What is being asked:
Please copy out every line of the data word for word.

Provided records:

○ ○ ○ ○ ○

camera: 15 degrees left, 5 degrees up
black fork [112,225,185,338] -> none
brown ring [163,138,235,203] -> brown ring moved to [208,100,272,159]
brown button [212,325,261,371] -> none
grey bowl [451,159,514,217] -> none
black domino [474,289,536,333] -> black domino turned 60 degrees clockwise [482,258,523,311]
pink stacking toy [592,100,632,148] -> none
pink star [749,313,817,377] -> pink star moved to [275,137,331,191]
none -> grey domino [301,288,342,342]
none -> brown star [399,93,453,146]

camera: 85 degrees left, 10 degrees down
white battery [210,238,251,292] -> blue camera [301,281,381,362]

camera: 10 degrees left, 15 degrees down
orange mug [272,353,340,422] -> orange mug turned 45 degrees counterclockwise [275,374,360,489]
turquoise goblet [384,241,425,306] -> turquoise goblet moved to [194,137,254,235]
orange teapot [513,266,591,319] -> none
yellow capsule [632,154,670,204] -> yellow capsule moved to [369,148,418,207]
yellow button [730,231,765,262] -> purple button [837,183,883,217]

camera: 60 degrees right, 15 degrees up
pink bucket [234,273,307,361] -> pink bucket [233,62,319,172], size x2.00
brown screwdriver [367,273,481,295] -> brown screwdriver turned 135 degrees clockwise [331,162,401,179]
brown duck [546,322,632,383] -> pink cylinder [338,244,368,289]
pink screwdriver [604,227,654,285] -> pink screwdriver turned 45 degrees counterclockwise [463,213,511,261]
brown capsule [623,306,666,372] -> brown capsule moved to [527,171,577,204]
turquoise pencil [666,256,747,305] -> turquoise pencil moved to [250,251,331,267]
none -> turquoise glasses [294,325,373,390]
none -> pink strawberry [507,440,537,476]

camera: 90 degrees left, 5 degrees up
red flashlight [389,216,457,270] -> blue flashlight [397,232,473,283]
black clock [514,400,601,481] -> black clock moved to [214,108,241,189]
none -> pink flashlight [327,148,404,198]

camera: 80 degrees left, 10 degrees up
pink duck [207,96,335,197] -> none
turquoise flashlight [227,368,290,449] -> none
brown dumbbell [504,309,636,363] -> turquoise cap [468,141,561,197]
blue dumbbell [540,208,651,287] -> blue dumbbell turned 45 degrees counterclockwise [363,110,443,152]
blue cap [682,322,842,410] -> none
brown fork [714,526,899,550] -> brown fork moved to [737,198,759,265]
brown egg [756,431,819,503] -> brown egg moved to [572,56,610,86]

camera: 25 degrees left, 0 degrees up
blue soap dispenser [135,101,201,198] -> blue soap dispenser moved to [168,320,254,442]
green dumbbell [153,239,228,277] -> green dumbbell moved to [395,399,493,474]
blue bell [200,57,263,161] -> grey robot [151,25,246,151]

○ ○ ○ ○ ○

Result below:
camera: 15 degrees left, 5 degrees up
black fork [112,225,185,338] -> none
brown ring [163,138,235,203] -> brown ring moved to [208,100,272,159]
brown button [212,325,261,371] -> none
grey bowl [451,159,514,217] -> none
black domino [474,289,536,333] -> black domino turned 60 degrees clockwise [482,258,523,311]
pink stacking toy [592,100,632,148] -> none
pink star [749,313,817,377] -> pink star moved to [275,137,331,191]
none -> grey domino [301,288,342,342]
none -> brown star [399,93,453,146]

camera: 85 degrees left, 10 degrees down
white battery [210,238,251,292] -> blue camera [301,281,381,362]

camera: 10 degrees left, 15 degrees down
orange mug [272,353,340,422] -> orange mug turned 45 degrees counterclockwise [275,374,360,489]
turquoise goblet [384,241,425,306] -> turquoise goblet moved to [194,137,254,235]
orange teapot [513,266,591,319] -> none
yellow capsule [632,154,670,204] -> yellow capsule moved to [369,148,418,207]
yellow button [730,231,765,262] -> purple button [837,183,883,217]

camera: 60 degrees right, 15 degrees up
pink bucket [234,273,307,361] -> pink bucket [233,62,319,172], size x2.00
brown screwdriver [367,273,481,295] -> brown screwdriver turned 135 degrees clockwise [331,162,401,179]
brown duck [546,322,632,383] -> pink cylinder [338,244,368,289]
pink screwdriver [604,227,654,285] -> pink screwdriver turned 45 degrees counterclockwise [463,213,511,261]
brown capsule [623,306,666,372] -> brown capsule moved to [527,171,577,204]
turquoise pencil [666,256,747,305] -> turquoise pencil moved to [250,251,331,267]
none -> turquoise glasses [294,325,373,390]
none -> pink strawberry [507,440,537,476]

camera: 90 degrees left, 5 degrees up
red flashlight [389,216,457,270] -> blue flashlight [397,232,473,283]
black clock [514,400,601,481] -> black clock moved to [214,108,241,189]
none -> pink flashlight [327,148,404,198]

camera: 80 degrees left, 10 degrees up
pink duck [207,96,335,197] -> none
turquoise flashlight [227,368,290,449] -> none
brown dumbbell [504,309,636,363] -> turquoise cap [468,141,561,197]
blue dumbbell [540,208,651,287] -> blue dumbbell turned 45 degrees counterclockwise [363,110,443,152]
blue cap [682,322,842,410] -> none
brown fork [714,526,899,550] -> brown fork moved to [737,198,759,265]
brown egg [756,431,819,503] -> brown egg moved to [572,56,610,86]

camera: 25 degrees left, 0 degrees up
blue soap dispenser [135,101,201,198] -> blue soap dispenser moved to [168,320,254,442]
green dumbbell [153,239,228,277] -> green dumbbell moved to [395,399,493,474]
blue bell [200,57,263,161] -> grey robot [151,25,246,151]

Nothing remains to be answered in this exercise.